* _Given problem_: Render the items below as a Markdown table with one row per line, using a column named "Row" for the row number and a column named "Line" for the line itself. Leave out any blank lines.

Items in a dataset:
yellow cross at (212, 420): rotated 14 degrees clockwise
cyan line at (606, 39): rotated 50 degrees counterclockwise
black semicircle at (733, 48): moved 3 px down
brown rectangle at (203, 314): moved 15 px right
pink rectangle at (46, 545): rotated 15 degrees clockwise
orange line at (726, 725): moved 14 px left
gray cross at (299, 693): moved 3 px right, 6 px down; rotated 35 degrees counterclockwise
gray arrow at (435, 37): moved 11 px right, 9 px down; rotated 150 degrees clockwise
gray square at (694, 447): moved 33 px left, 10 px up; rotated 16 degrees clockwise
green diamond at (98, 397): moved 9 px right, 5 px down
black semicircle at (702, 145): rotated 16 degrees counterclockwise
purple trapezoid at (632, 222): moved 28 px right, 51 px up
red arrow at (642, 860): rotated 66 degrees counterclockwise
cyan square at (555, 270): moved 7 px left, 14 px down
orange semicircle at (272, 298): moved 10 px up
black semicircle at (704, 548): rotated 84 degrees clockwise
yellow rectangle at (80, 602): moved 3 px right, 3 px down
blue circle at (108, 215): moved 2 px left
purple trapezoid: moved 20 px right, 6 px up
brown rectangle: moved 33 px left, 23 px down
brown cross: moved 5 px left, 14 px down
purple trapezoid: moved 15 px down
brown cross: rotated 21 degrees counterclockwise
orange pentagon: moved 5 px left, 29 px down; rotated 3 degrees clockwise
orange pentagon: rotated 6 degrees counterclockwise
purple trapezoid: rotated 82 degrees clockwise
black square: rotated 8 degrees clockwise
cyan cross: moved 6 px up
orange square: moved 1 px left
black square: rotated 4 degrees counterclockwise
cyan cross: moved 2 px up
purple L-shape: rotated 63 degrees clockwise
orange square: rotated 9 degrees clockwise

* _Response to this exercise_:
| Row | Line |
|---|---|
| 1 | yellow cross at (212, 420): rotated 14 degrees clockwise |
| 2 | cyan line at (606, 39): rotated 50 degrees counterclockwise |
| 3 | black semicircle at (733, 48): moved 3 px down |
| 4 | brown rectangle at (203, 314): moved 15 px right |
| 5 | pink rectangle at (46, 545): rotated 15 degrees clockwise |
| 6 | orange line at (726, 725): moved 14 px left |
| 7 | gray cross at (299, 693): moved 3 px right, 6 px down; rotated 35 degrees counterclockwise |
| 8 | gray arrow at (435, 37): moved 11 px right, 9 px down; rotated 150 degrees clockwise |
| 9 | gray square at (694, 447): moved 33 px left, 10 px up; rotated 16 degrees clockwise |
| 10 | green diamond at (98, 397): moved 9 px right, 5 px down |
| 11 | black semicircle at (702, 145): rotated 16 degrees counterclockwise |
| 12 | purple trapezoid at (632, 222): moved 28 px right, 51 px up |
| 13 | red arrow at (642, 860): rotated 66 degrees counterclockwise |
| 14 | cyan square at (555, 270): moved 7 px left, 14 px down |
| 15 | orange semicircle at (272, 298): moved 10 px up |
| 16 | black semicircle at (704, 548): rotated 84 degrees clockwise |
| 17 | yellow rectangle at (80, 602): moved 3 px right, 3 px down |
| 18 | blue circle at (108, 215): moved 2 px left |
| 19 | purple trapezoid: moved 20 px right, 6 px up |
| 20 | brown rectangle: moved 33 px left, 23 px down |
| 21 | brown cross: moved 5 px left, 14 px down |
| 22 | purple trapezoid: moved 15 px down |
| 23 | brown cross: rotated 21 degrees counterclockwise |
| 24 | orange pentagon: moved 5 px left, 29 px down; rotated 3 degrees clockwise |
| 25 | orange pentagon: rotated 6 degrees counterclockwise |
| 26 | purple trapezoid: rotated 82 degrees clockwise |
| 27 | black square: rotated 8 degrees clockwise |
| 28 | cyan cross: moved 6 px up |
| 29 | orange square: moved 1 px left |
| 30 | black square: rotated 4 degrees counterclockwise |
| 31 | cyan cross: moved 2 px up |
| 32 | purple L-shape: rotated 63 degrees clockwise |
| 33 | orange square: rotated 9 degrees clockwise |